**Available data:**
------------

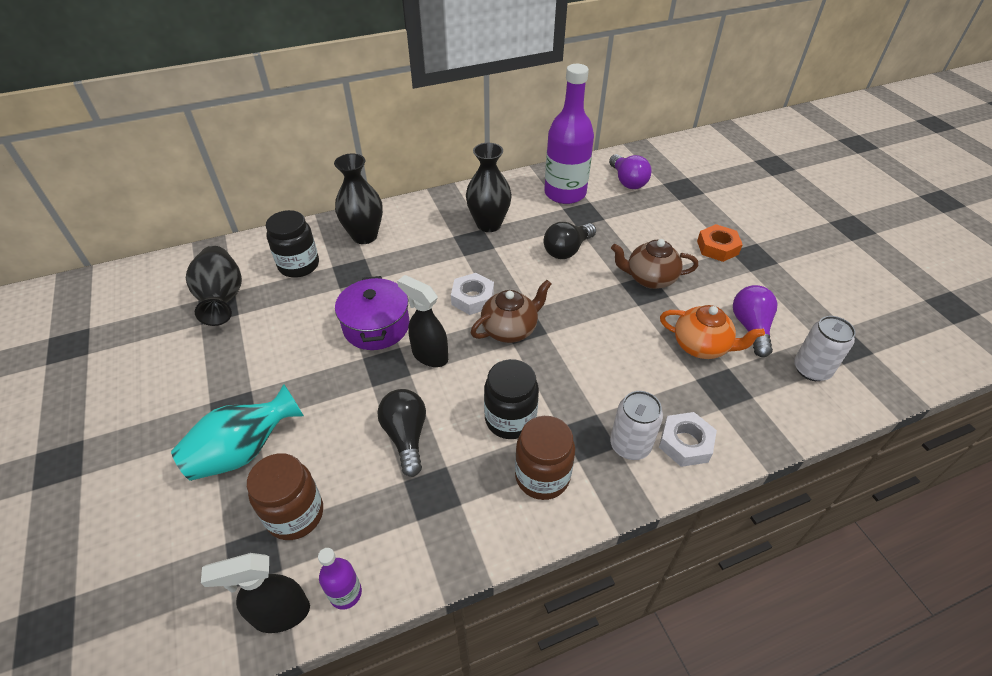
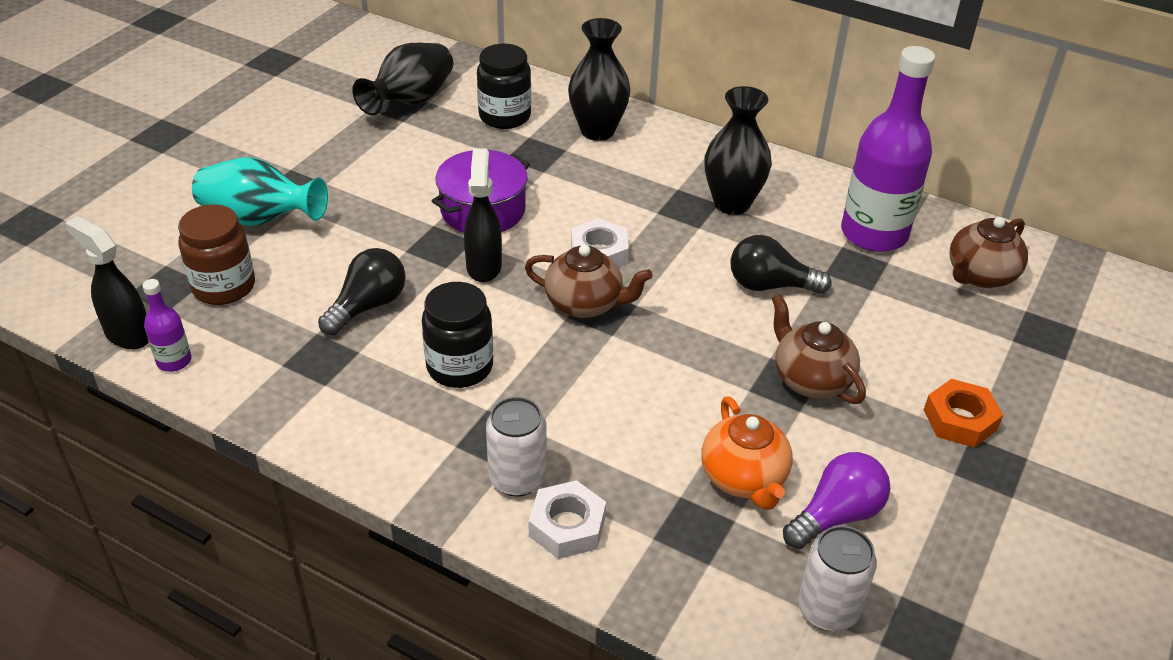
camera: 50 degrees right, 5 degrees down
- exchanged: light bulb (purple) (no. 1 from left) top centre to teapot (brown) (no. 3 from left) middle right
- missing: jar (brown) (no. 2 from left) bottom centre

------------

Show every line above where "from" is found.

**Result of the task:**
- exchanged: light bulb (purple) (no. 1 from left) top centre to teapot (brown) (no. 3 from left) middle right
- missing: jar (brown) (no. 2 from left) bottom centre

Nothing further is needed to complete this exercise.